**What the task asks**
From the records below, return every line containing the word "talerz".

**Source data**

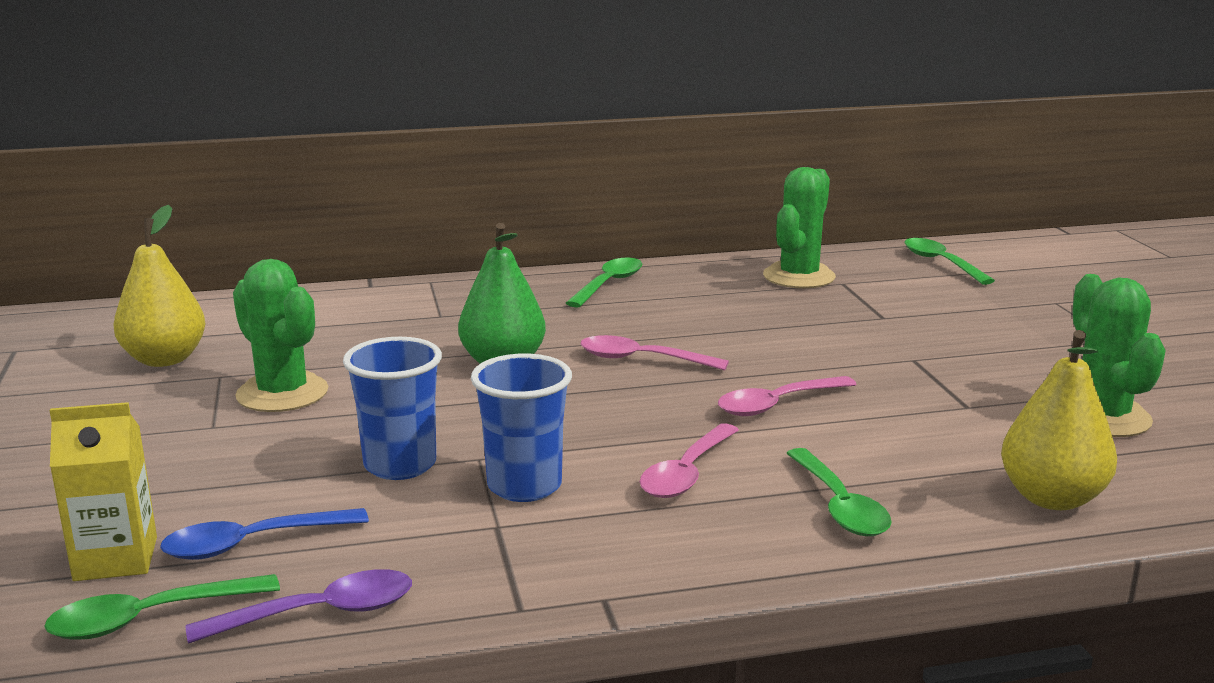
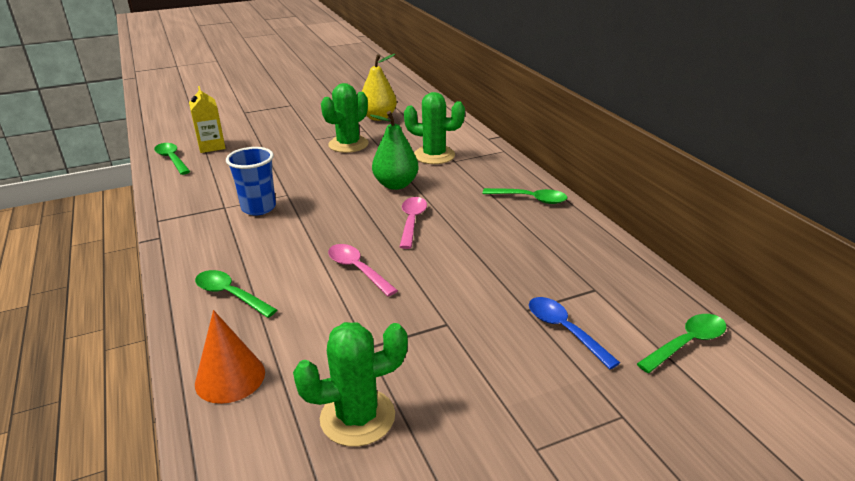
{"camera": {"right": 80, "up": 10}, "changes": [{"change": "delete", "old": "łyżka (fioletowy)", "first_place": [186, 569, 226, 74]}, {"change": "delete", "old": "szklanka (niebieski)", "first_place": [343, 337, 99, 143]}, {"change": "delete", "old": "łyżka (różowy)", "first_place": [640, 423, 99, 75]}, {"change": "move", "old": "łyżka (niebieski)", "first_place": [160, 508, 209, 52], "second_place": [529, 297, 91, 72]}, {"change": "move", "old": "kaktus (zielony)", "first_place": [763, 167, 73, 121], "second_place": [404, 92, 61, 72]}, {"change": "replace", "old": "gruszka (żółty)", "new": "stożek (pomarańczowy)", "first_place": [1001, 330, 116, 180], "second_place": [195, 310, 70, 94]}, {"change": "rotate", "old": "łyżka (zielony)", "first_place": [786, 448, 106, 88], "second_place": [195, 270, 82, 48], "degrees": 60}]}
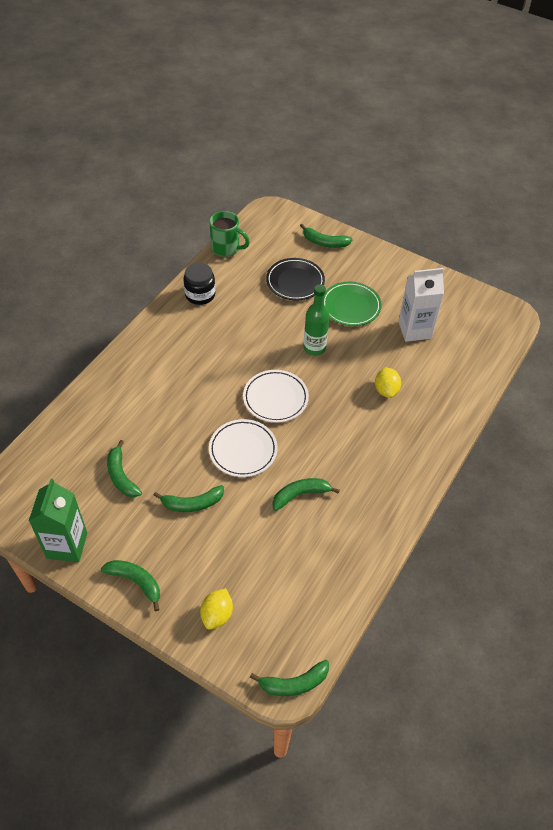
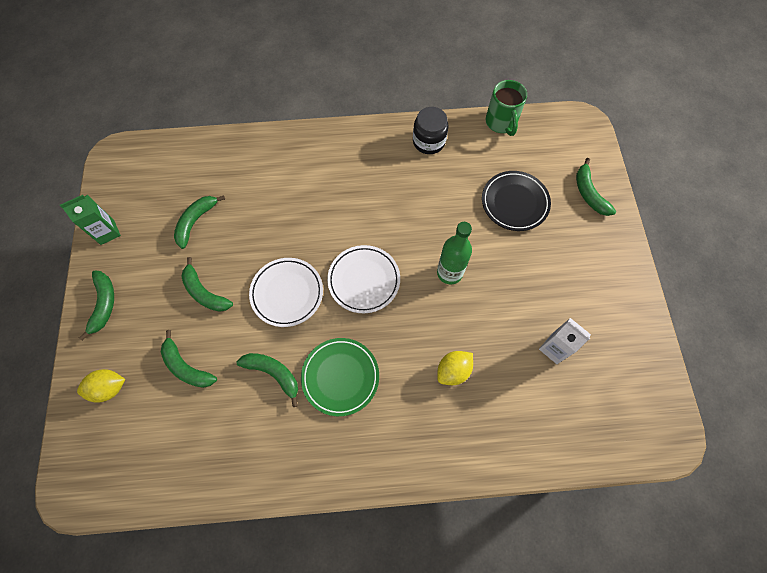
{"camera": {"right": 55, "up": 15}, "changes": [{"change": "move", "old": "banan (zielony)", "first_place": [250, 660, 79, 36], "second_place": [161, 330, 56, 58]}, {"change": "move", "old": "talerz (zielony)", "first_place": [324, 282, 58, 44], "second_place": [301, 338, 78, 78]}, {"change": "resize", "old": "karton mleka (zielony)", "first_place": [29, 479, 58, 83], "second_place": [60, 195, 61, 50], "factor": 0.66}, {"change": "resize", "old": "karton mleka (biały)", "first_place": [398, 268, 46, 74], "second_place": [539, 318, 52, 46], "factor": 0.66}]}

==

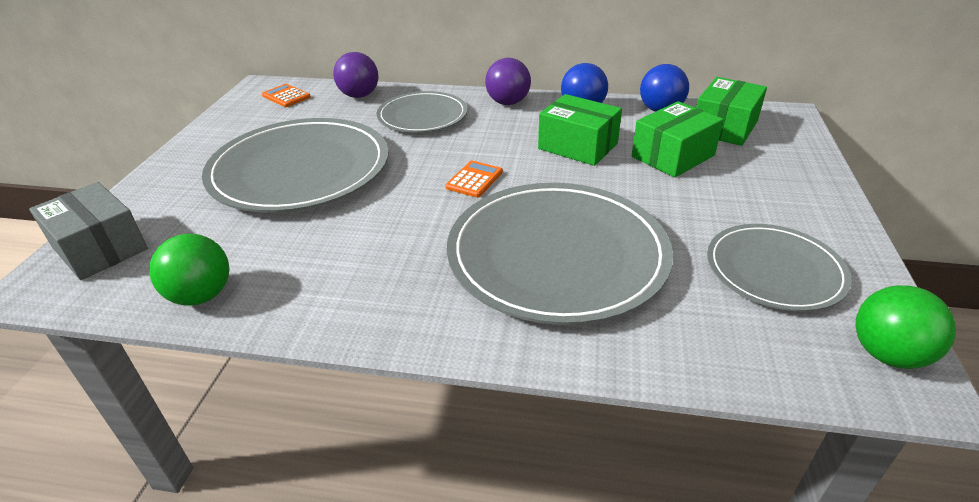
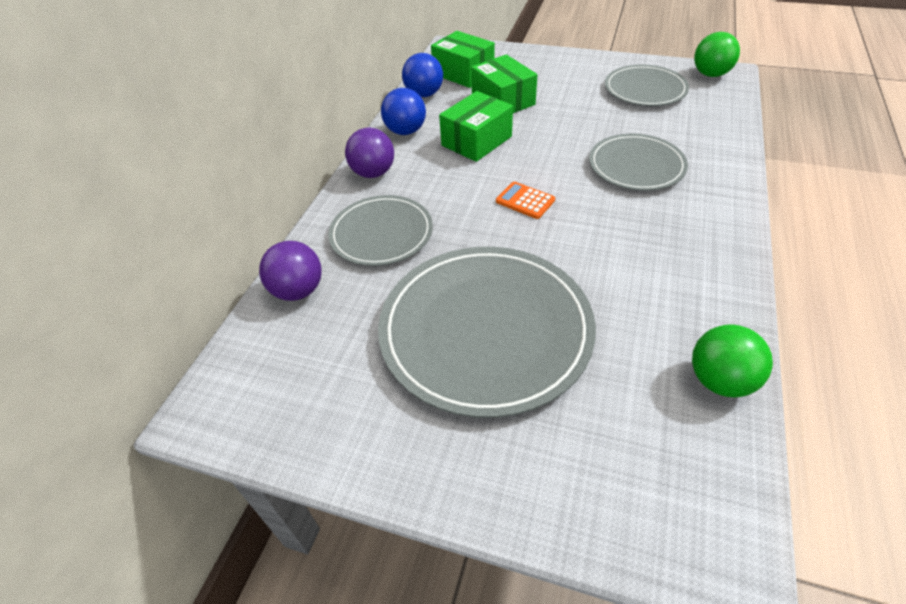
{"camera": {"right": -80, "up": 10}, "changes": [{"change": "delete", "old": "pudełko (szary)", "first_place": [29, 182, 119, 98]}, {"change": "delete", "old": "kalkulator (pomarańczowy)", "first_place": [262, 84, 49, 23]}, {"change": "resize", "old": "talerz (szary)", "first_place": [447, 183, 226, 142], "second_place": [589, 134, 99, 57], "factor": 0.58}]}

**Exercise response**
{"camera": {"right": 55, "up": 15}, "changes": [{"change": "move", "old": "banan (zielony)", "first_place": [250, 660, 79, 36], "second_place": [161, 330, 56, 58]}, {"change": "move", "old": "talerz (zielony)", "first_place": [324, 282, 58, 44], "second_place": [301, 338, 78, 78]}, {"change": "resize", "old": "karton mleka (zielony)", "first_place": [29, 479, 58, 83], "second_place": [60, 195, 61, 50], "factor": 0.66}, {"change": "resize", "old": "karton mleka (biały)", "first_place": [398, 268, 46, 74], "second_place": [539, 318, 52, 46], "factor": 0.66}]}
{"camera": {"right": -80, "up": 10}, "changes": [{"change": "delete", "old": "pudełko (szary)", "first_place": [29, 182, 119, 98]}, {"change": "delete", "old": "kalkulator (pomarańczowy)", "first_place": [262, 84, 49, 23]}, {"change": "resize", "old": "talerz (szary)", "first_place": [447, 183, 226, 142], "second_place": [589, 134, 99, 57], "factor": 0.58}]}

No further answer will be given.